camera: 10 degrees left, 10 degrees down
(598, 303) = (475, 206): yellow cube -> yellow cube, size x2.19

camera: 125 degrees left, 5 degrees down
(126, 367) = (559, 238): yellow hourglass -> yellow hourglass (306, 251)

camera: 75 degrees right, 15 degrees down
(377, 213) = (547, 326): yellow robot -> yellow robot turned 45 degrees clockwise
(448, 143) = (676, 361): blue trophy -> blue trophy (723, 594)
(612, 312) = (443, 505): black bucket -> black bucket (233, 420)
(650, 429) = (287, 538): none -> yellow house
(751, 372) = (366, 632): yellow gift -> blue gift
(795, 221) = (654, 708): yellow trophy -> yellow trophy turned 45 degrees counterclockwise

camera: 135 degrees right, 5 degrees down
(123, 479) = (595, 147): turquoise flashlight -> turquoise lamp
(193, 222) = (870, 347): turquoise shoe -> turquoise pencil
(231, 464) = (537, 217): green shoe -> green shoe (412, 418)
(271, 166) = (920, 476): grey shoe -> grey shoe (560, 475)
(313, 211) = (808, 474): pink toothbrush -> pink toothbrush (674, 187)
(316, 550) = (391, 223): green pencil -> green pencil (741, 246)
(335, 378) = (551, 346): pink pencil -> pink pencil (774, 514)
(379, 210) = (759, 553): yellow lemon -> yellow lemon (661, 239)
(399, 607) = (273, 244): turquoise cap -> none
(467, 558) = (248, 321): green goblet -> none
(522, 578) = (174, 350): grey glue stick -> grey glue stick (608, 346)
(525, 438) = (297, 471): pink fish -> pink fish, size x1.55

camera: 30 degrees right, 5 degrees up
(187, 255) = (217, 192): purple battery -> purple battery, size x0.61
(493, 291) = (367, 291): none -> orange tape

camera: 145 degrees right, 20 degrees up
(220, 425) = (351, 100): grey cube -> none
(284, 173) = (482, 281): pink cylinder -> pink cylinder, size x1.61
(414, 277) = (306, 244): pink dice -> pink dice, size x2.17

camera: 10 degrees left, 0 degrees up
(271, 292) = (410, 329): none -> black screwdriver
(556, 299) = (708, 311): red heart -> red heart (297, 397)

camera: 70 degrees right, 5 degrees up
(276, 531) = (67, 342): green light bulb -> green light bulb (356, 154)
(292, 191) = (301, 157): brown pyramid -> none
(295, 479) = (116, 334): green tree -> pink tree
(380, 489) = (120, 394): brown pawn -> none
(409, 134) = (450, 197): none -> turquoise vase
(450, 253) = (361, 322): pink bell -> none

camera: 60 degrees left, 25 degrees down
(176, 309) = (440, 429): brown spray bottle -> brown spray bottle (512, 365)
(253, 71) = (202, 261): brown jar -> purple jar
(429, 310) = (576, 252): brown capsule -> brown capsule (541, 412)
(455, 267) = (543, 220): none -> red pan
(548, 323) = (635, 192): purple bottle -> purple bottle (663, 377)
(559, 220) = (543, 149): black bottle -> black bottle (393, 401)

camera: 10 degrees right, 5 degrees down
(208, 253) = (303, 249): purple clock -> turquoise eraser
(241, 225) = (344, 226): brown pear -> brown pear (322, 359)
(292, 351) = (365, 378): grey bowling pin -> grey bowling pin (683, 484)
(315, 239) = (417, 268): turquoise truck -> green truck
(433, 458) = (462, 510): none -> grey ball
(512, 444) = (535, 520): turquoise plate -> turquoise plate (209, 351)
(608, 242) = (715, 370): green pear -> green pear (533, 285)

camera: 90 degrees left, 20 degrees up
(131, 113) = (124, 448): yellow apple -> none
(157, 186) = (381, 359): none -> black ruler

== Assignment ==
All the lines above must appear again in the answer, word for word.

== Answer for the task ==
camera: 10 degrees left, 10 degrees down
(598, 303) = (475, 206): yellow cube -> yellow cube, size x2.19

camera: 125 degrees left, 5 degrees down
(126, 367) = (559, 238): yellow hourglass -> yellow hourglass (306, 251)

camera: 75 degrees right, 15 degrees down
(377, 213) = (547, 326): yellow robot -> yellow robot turned 45 degrees clockwise
(448, 143) = (676, 361): blue trophy -> blue trophy (723, 594)
(612, 312) = (443, 505): black bucket -> black bucket (233, 420)
(650, 429) = (287, 538): none -> yellow house
(751, 372) = (366, 632): yellow gift -> blue gift
(795, 221) = (654, 708): yellow trophy -> yellow trophy turned 45 degrees counterclockwise

camera: 135 degrees right, 5 degrees down
(123, 479) = (595, 147): turquoise flashlight -> turquoise lamp
(193, 222) = (870, 347): turquoise shoe -> turquoise pencil
(231, 464) = (537, 217): green shoe -> green shoe (412, 418)
(271, 166) = (920, 476): grey shoe -> grey shoe (560, 475)
(313, 211) = (808, 474): pink toothbrush -> pink toothbrush (674, 187)
(316, 550) = (391, 223): green pencil -> green pencil (741, 246)
(335, 378) = (551, 346): pink pencil -> pink pencil (774, 514)
(379, 210) = (759, 553): yellow lemon -> yellow lemon (661, 239)
(399, 607) = (273, 244): turquoise cap -> none
(467, 558) = (248, 321): green goblet -> none
(522, 578) = (174, 350): grey glue stick -> grey glue stick (608, 346)
(525, 438) = (297, 471): pink fish -> pink fish, size x1.55

camera: 30 degrees right, 5 degrees up
(187, 255) = (217, 192): purple battery -> purple battery, size x0.61
(493, 291) = (367, 291): none -> orange tape

camera: 145 degrees right, 20 degrees up
(220, 425) = (351, 100): grey cube -> none
(284, 173) = (482, 281): pink cylinder -> pink cylinder, size x1.61
(414, 277) = (306, 244): pink dice -> pink dice, size x2.17

camera: 10 degrees left, 0 degrees up
(271, 292) = (410, 329): none -> black screwdriver
(556, 299) = (708, 311): red heart -> red heart (297, 397)

camera: 70 degrees right, 5 degrees up
(276, 531) = (67, 342): green light bulb -> green light bulb (356, 154)
(292, 191) = (301, 157): brown pyramid -> none
(295, 479) = (116, 334): green tree -> pink tree
(380, 489) = (120, 394): brown pawn -> none
(409, 134) = (450, 197): none -> turquoise vase
(450, 253) = (361, 322): pink bell -> none

camera: 60 degrees left, 25 degrees down
(176, 309) = (440, 429): brown spray bottle -> brown spray bottle (512, 365)
(253, 71) = (202, 261): brown jar -> purple jar
(429, 310) = (576, 252): brown capsule -> brown capsule (541, 412)
(455, 267) = (543, 220): none -> red pan
(548, 323) = (635, 192): purple bottle -> purple bottle (663, 377)
(559, 220) = (543, 149): black bottle -> black bottle (393, 401)

camera: 10 degrees right, 5 degrees down
(208, 253) = (303, 249): purple clock -> turquoise eraser
(241, 225) = (344, 226): brown pear -> brown pear (322, 359)
(292, 351) = (365, 378): grey bowling pin -> grey bowling pin (683, 484)
(315, 239) = (417, 268): turquoise truck -> green truck
(433, 458) = (462, 510): none -> grey ball
(512, 444) = (535, 520): turquoise plate -> turquoise plate (209, 351)
(608, 242) = (715, 370): green pear -> green pear (533, 285)

camera: 90 degrees left, 20 degrees up
(131, 113) = (124, 448): yellow apple -> none
(157, 186) = (381, 359): none -> black ruler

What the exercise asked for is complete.